Source records
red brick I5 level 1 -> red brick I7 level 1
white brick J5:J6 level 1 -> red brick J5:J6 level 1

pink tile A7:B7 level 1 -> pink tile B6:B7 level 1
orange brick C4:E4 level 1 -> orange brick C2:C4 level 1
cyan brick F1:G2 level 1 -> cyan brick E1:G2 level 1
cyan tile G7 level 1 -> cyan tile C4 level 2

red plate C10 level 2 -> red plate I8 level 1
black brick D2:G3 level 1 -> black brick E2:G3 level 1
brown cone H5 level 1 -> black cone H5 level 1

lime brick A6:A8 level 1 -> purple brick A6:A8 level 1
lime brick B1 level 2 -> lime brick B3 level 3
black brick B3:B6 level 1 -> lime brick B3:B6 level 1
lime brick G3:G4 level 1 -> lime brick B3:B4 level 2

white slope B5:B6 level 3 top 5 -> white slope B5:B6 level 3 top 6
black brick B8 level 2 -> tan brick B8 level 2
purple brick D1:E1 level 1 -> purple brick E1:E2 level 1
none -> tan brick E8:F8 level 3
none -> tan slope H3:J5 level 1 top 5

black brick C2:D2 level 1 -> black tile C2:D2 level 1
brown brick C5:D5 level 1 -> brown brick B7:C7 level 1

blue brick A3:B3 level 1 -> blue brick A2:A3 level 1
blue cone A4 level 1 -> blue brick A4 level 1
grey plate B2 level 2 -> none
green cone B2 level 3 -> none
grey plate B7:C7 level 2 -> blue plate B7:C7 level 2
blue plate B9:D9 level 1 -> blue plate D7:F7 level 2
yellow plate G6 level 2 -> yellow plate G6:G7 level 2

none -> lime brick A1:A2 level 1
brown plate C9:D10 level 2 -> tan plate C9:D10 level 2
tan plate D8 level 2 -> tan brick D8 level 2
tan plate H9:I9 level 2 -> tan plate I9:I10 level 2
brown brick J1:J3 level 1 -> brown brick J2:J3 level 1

# [EXERCISE AIM]
Without changing anything, repeat every record above.

# [SOLUTION TO THIS EXERCISE]
red brick I5 level 1 -> red brick I7 level 1
white brick J5:J6 level 1 -> red brick J5:J6 level 1

pink tile A7:B7 level 1 -> pink tile B6:B7 level 1
orange brick C4:E4 level 1 -> orange brick C2:C4 level 1
cyan brick F1:G2 level 1 -> cyan brick E1:G2 level 1
cyan tile G7 level 1 -> cyan tile C4 level 2

red plate C10 level 2 -> red plate I8 level 1
black brick D2:G3 level 1 -> black brick E2:G3 level 1
brown cone H5 level 1 -> black cone H5 level 1

lime brick A6:A8 level 1 -> purple brick A6:A8 level 1
lime brick B1 level 2 -> lime brick B3 level 3
black brick B3:B6 level 1 -> lime brick B3:B6 level 1
lime brick G3:G4 level 1 -> lime brick B3:B4 level 2

white slope B5:B6 level 3 top 5 -> white slope B5:B6 level 3 top 6
black brick B8 level 2 -> tan brick B8 level 2
purple brick D1:E1 level 1 -> purple brick E1:E2 level 1
none -> tan brick E8:F8 level 3
none -> tan slope H3:J5 level 1 top 5

black brick C2:D2 level 1 -> black tile C2:D2 level 1
brown brick C5:D5 level 1 -> brown brick B7:C7 level 1

blue brick A3:B3 level 1 -> blue brick A2:A3 level 1
blue cone A4 level 1 -> blue brick A4 level 1
grey plate B2 level 2 -> none
green cone B2 level 3 -> none
grey plate B7:C7 level 2 -> blue plate B7:C7 level 2
blue plate B9:D9 level 1 -> blue plate D7:F7 level 2
yellow plate G6 level 2 -> yellow plate G6:G7 level 2

none -> lime brick A1:A2 level 1
brown plate C9:D10 level 2 -> tan plate C9:D10 level 2
tan plate D8 level 2 -> tan brick D8 level 2
tan plate H9:I9 level 2 -> tan plate I9:I10 level 2
brown brick J1:J3 level 1 -> brown brick J2:J3 level 1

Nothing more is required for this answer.